Verbatim copy without images: return all of the data as it stands.

***

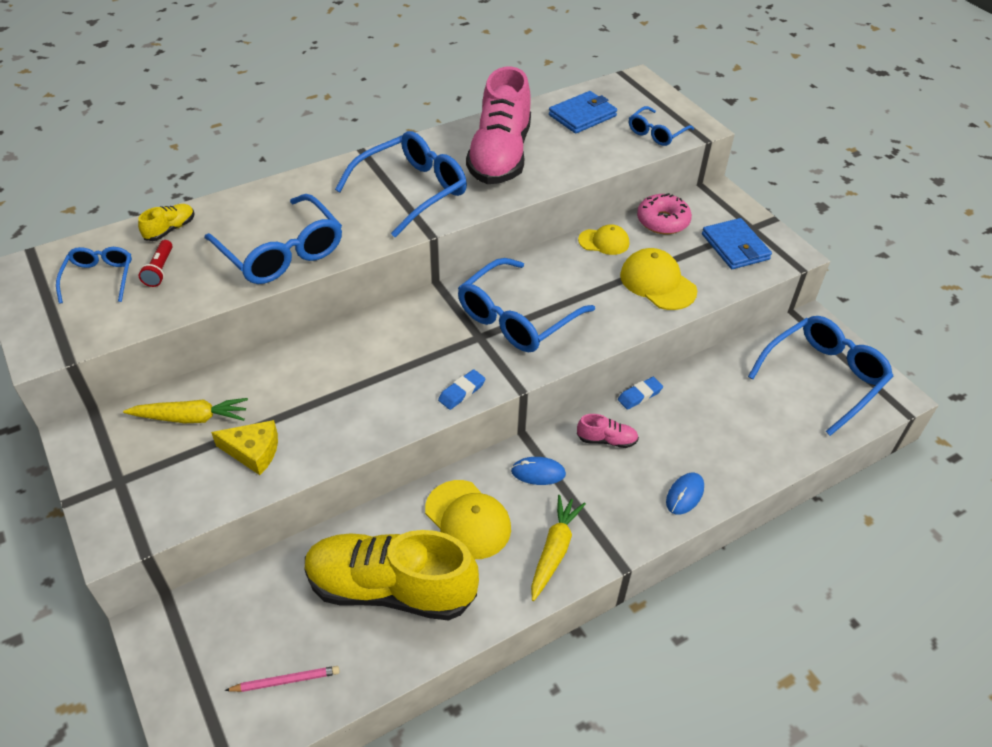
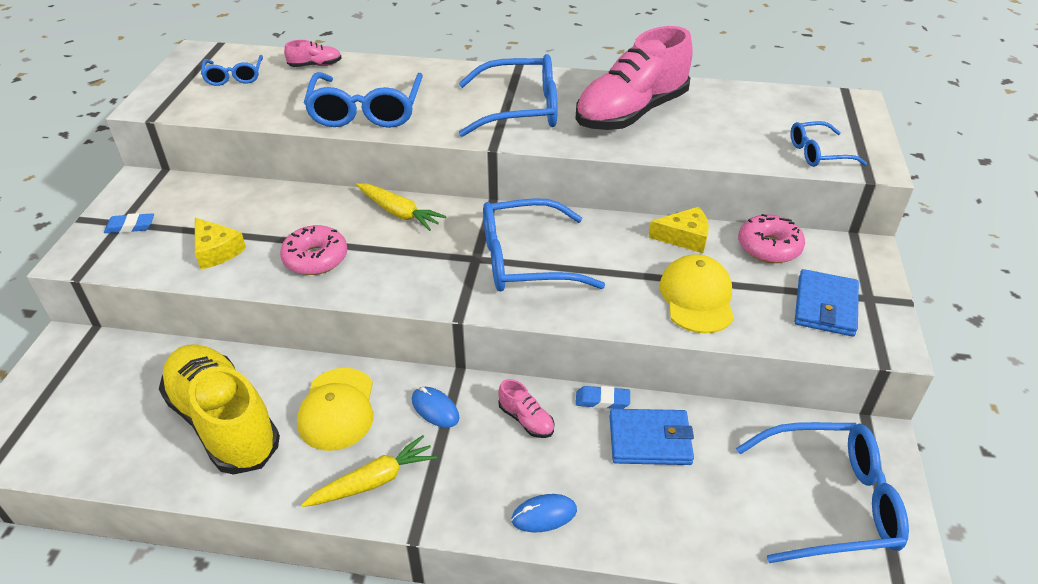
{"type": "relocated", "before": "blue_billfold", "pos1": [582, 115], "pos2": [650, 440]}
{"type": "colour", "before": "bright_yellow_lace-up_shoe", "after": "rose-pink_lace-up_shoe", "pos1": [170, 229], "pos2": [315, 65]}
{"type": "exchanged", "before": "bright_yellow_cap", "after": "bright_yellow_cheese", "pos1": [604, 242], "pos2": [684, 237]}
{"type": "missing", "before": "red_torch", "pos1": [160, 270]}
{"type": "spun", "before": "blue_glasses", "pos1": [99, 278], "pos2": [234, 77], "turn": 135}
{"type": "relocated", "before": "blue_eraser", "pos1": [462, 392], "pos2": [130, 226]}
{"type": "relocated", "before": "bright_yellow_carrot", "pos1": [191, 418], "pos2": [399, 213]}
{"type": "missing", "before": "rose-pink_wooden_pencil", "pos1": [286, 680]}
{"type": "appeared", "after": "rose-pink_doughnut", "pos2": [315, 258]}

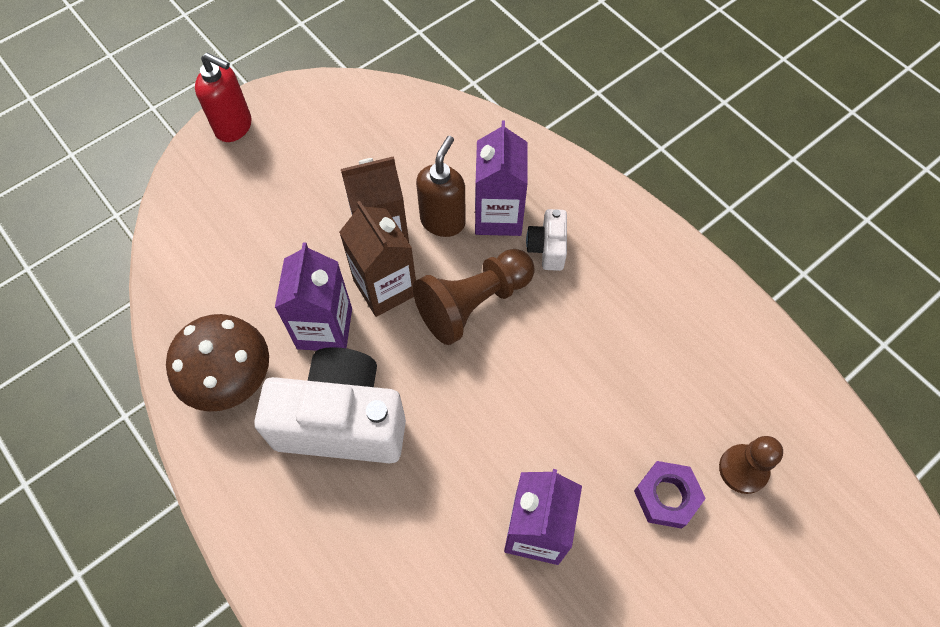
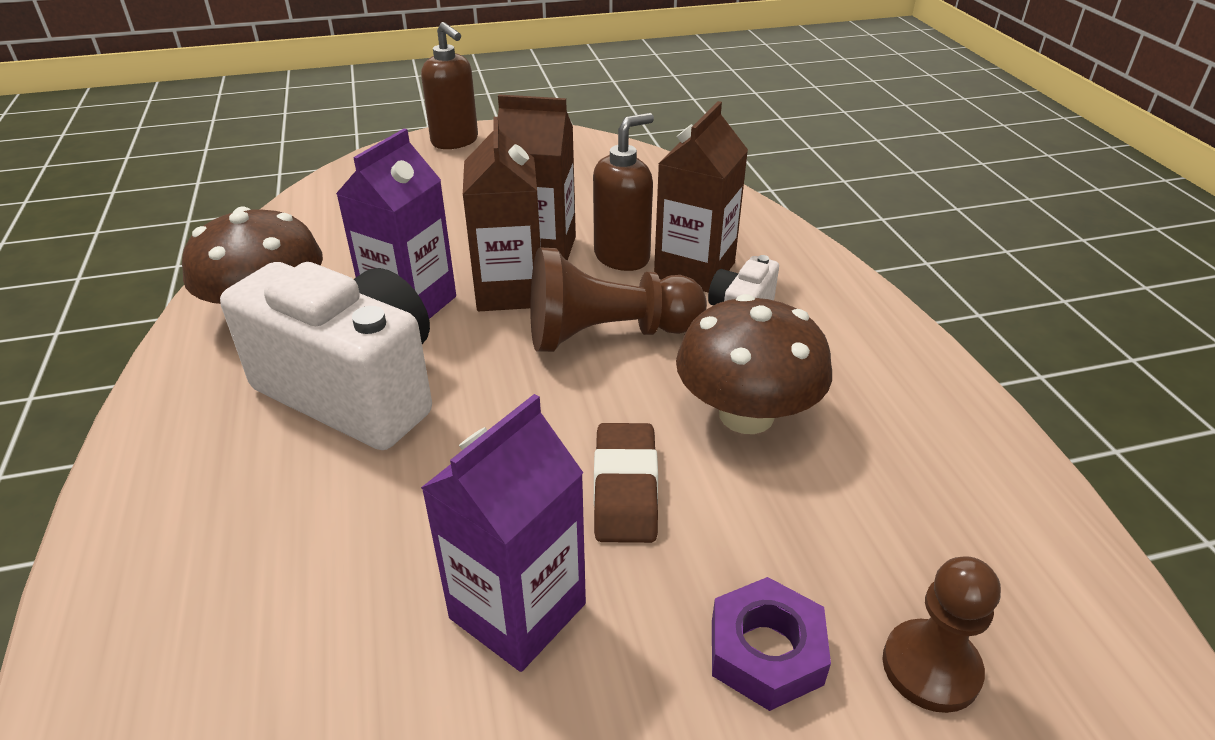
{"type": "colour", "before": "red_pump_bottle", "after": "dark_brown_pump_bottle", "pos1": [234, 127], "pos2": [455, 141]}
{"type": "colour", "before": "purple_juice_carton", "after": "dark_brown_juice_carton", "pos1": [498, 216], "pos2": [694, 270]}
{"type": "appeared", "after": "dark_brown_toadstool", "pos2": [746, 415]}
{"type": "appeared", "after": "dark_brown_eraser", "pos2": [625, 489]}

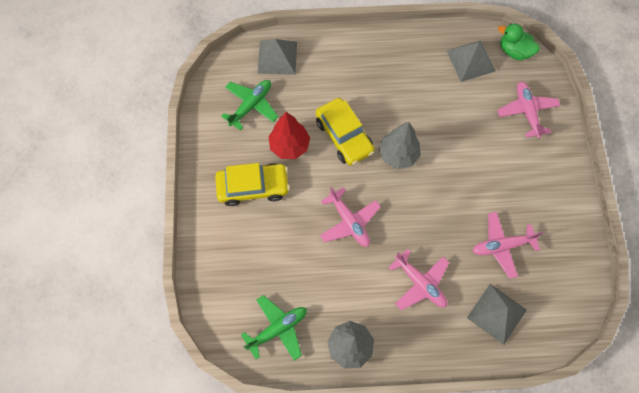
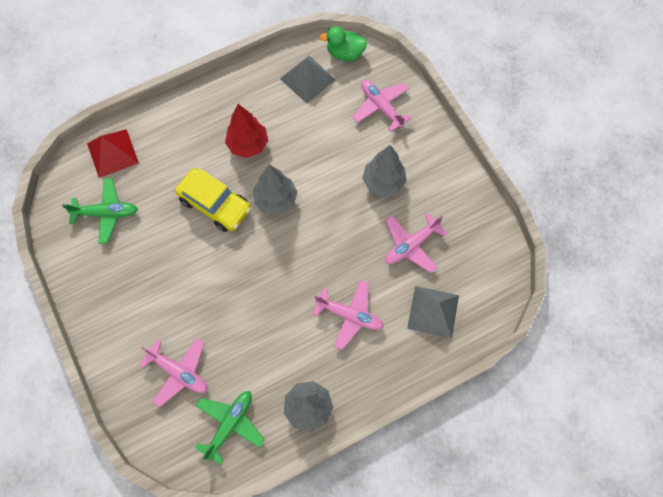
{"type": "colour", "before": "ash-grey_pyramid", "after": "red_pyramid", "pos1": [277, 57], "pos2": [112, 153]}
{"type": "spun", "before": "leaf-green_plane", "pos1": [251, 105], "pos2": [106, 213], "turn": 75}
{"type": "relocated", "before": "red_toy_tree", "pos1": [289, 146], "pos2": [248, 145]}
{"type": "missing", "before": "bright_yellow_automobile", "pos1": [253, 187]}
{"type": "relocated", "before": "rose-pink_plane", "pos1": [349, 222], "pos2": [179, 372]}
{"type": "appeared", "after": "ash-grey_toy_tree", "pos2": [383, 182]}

***

Output for this exercise:
{"type": "relocated", "before": "blue_billfold", "pos1": [582, 115], "pos2": [650, 440]}
{"type": "colour", "before": "bright_yellow_lace-up_shoe", "after": "rose-pink_lace-up_shoe", "pos1": [170, 229], "pos2": [315, 65]}
{"type": "exchanged", "before": "bright_yellow_cap", "after": "bright_yellow_cheese", "pos1": [604, 242], "pos2": [684, 237]}
{"type": "missing", "before": "red_torch", "pos1": [160, 270]}
{"type": "spun", "before": "blue_glasses", "pos1": [99, 278], "pos2": [234, 77], "turn": 135}
{"type": "relocated", "before": "blue_eraser", "pos1": [462, 392], "pos2": [130, 226]}
{"type": "relocated", "before": "bright_yellow_carrot", "pos1": [191, 418], "pos2": [399, 213]}
{"type": "missing", "before": "rose-pink_wooden_pencil", "pos1": [286, 680]}
{"type": "appeared", "after": "rose-pink_doughnut", "pos2": [315, 258]}

{"type": "colour", "before": "red_pump_bottle", "after": "dark_brown_pump_bottle", "pos1": [234, 127], "pos2": [455, 141]}
{"type": "colour", "before": "purple_juice_carton", "after": "dark_brown_juice_carton", "pos1": [498, 216], "pos2": [694, 270]}
{"type": "appeared", "after": "dark_brown_toadstool", "pos2": [746, 415]}
{"type": "appeared", "after": "dark_brown_eraser", "pos2": [625, 489]}

{"type": "colour", "before": "ash-grey_pyramid", "after": "red_pyramid", "pos1": [277, 57], "pos2": [112, 153]}
{"type": "spun", "before": "leaf-green_plane", "pos1": [251, 105], "pos2": [106, 213], "turn": 75}
{"type": "relocated", "before": "red_toy_tree", "pos1": [289, 146], "pos2": [248, 145]}
{"type": "missing", "before": "bright_yellow_automobile", "pos1": [253, 187]}
{"type": "relocated", "before": "rose-pink_plane", "pos1": [349, 222], "pos2": [179, 372]}
{"type": "appeared", "after": "ash-grey_toy_tree", "pos2": [383, 182]}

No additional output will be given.